EXERCISE REQUIREMENTS
Keep the pictures out. Restate the entries below word for word.
>>
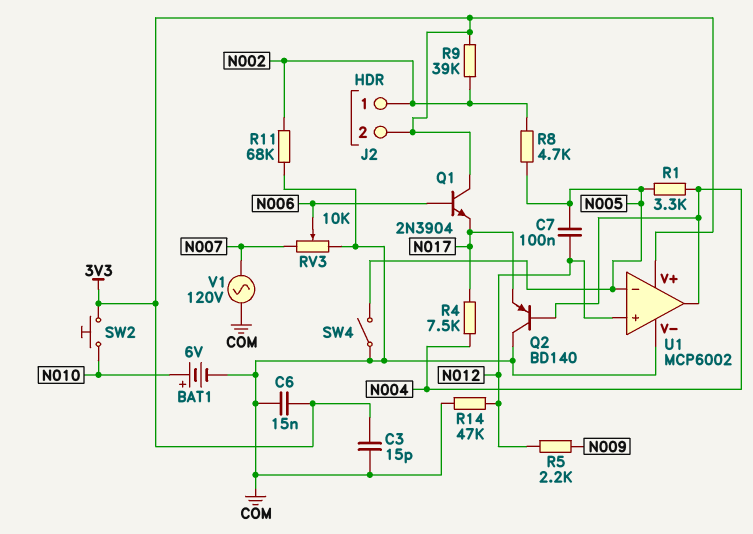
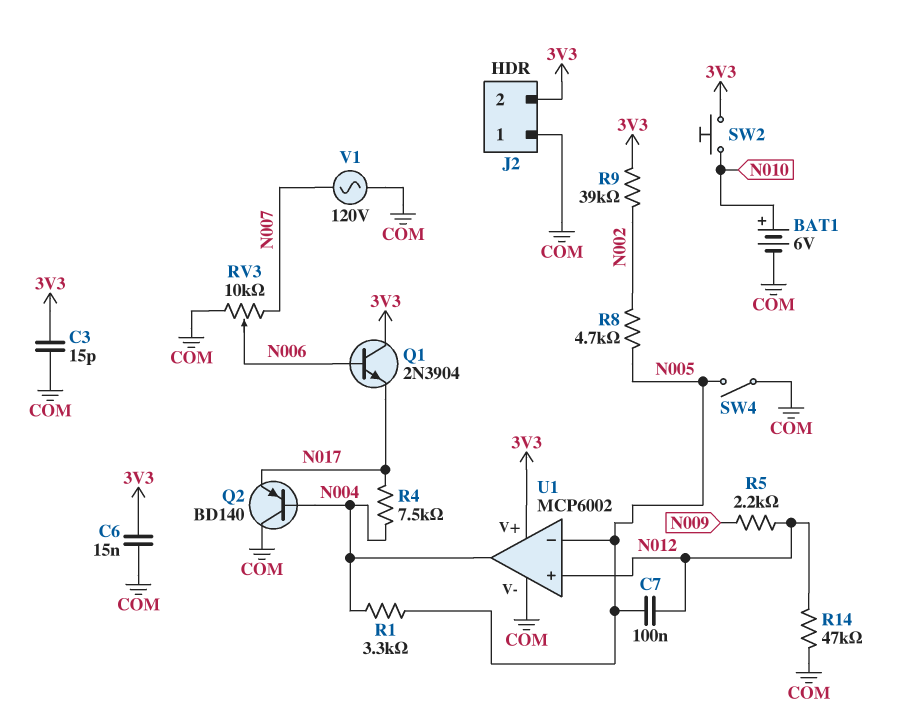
J2 pin 1: N002 -> COM
R11: 68k (COM, N002) -> none

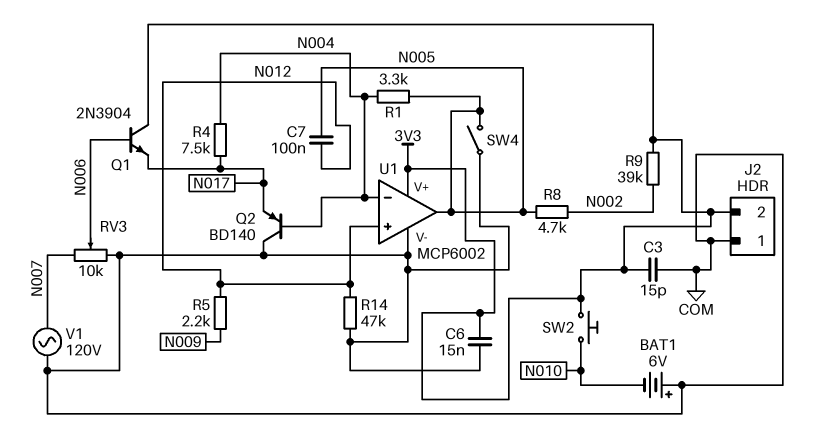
BAT1: 6V (plus N010, minus COM) -> 6V (plus COM, minus N010)
U1 pin in-: N005 -> N004
U1 pin out: N004 -> N005

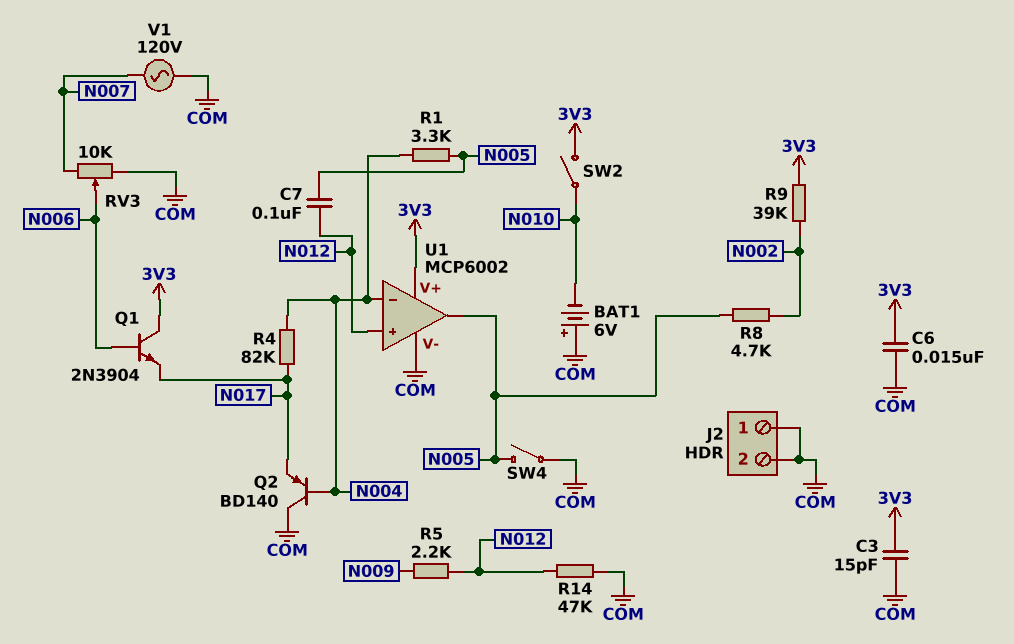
J2 pin 2: 3V3 -> COM
R4: 7.5k (N004, N017) -> 82k (N004, N017)
SW2: button (3V3, N010) -> switch (3V3, N010)

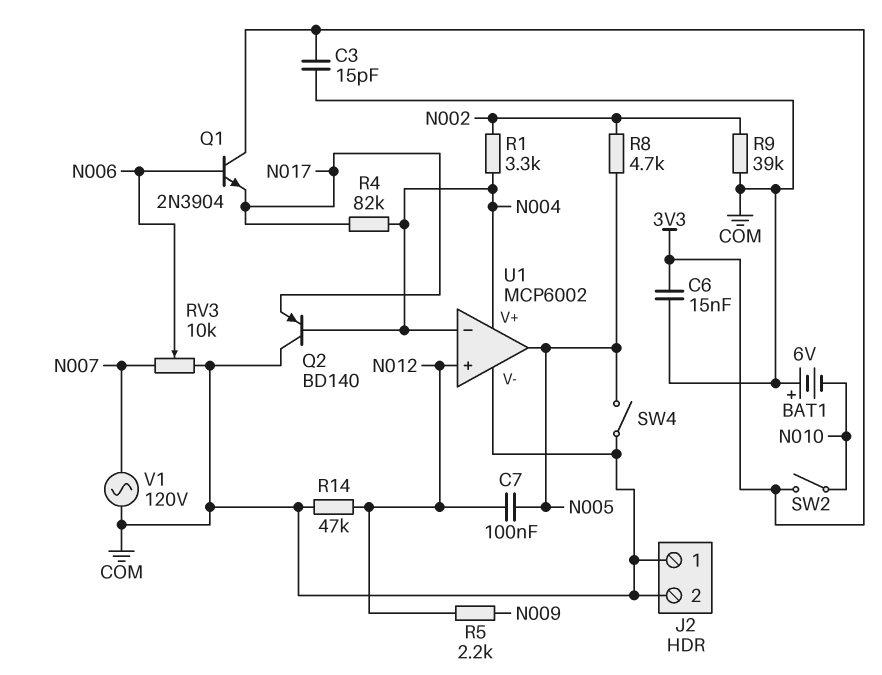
R1: 3.3k (N004, N005) -> 3.3k (N002, N004)
R9: 39k (3V3, N002) -> 39k (COM, N002)
U1 pin V+: 3V3 -> N004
<<
ANSWER SPACE
J2 pin 1: N002 -> COM
R11: 68k (COM, N002) -> none

BAT1: 6V (plus N010, minus COM) -> 6V (plus COM, minus N010)
U1 pin in-: N005 -> N004
U1 pin out: N004 -> N005

J2 pin 2: 3V3 -> COM
R4: 7.5k (N004, N017) -> 82k (N004, N017)
SW2: button (3V3, N010) -> switch (3V3, N010)

R1: 3.3k (N004, N005) -> 3.3k (N002, N004)
R9: 39k (3V3, N002) -> 39k (COM, N002)
U1 pin V+: 3V3 -> N004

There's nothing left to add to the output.